_Required work_
Every line from the one containing "none -> purple brick D2:E2 level 1" down to the last line of the listing below should be restated exactly, and nothing else.

_ _ _ _

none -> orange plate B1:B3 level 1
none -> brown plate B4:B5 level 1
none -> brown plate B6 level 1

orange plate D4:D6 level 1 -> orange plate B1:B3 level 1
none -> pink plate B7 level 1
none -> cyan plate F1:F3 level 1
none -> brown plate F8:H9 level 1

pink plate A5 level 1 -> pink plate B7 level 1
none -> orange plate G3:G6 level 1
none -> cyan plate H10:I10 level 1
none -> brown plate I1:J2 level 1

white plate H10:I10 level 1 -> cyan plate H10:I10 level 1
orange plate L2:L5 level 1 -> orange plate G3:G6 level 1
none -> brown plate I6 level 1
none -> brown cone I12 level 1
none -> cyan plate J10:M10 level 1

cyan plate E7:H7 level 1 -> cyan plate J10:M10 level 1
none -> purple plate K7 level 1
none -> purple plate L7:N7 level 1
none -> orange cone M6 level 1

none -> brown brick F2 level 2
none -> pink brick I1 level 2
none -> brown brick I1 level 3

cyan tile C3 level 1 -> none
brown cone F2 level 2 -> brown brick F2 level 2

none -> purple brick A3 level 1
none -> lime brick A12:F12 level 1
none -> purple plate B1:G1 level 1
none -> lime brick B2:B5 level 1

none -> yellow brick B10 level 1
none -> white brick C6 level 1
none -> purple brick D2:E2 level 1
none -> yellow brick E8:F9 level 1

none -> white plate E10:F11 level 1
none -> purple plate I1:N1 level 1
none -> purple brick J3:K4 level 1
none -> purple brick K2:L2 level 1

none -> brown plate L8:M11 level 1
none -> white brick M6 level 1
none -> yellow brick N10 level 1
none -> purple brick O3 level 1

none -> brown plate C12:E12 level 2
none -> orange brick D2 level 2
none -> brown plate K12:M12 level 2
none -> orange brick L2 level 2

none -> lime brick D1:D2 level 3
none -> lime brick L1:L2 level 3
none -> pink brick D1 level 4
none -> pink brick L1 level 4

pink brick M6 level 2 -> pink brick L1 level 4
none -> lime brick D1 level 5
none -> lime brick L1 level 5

_ _ _ _

_Task result_
none -> purple brick D2:E2 level 1
none -> yellow brick E8:F9 level 1

none -> white plate E10:F11 level 1
none -> purple plate I1:N1 level 1
none -> purple brick J3:K4 level 1
none -> purple brick K2:L2 level 1

none -> brown plate L8:M11 level 1
none -> white brick M6 level 1
none -> yellow brick N10 level 1
none -> purple brick O3 level 1

none -> brown plate C12:E12 level 2
none -> orange brick D2 level 2
none -> brown plate K12:M12 level 2
none -> orange brick L2 level 2

none -> lime brick D1:D2 level 3
none -> lime brick L1:L2 level 3
none -> pink brick D1 level 4
none -> pink brick L1 level 4

pink brick M6 level 2 -> pink brick L1 level 4
none -> lime brick D1 level 5
none -> lime brick L1 level 5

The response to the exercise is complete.